------ RECORDS SUPPLIED

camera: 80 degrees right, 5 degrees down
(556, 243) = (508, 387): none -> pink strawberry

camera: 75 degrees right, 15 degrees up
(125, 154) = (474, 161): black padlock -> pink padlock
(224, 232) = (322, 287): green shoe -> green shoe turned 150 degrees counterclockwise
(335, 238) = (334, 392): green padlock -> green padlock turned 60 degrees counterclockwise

------------

**THE TASK:** Output exactly the lines of the data that run from the one containing "(125, 154) = (474, 161): black" to the very last line, and no others.

**RESULT:**
(125, 154) = (474, 161): black padlock -> pink padlock
(224, 232) = (322, 287): green shoe -> green shoe turned 150 degrees counterclockwise
(335, 238) = (334, 392): green padlock -> green padlock turned 60 degrees counterclockwise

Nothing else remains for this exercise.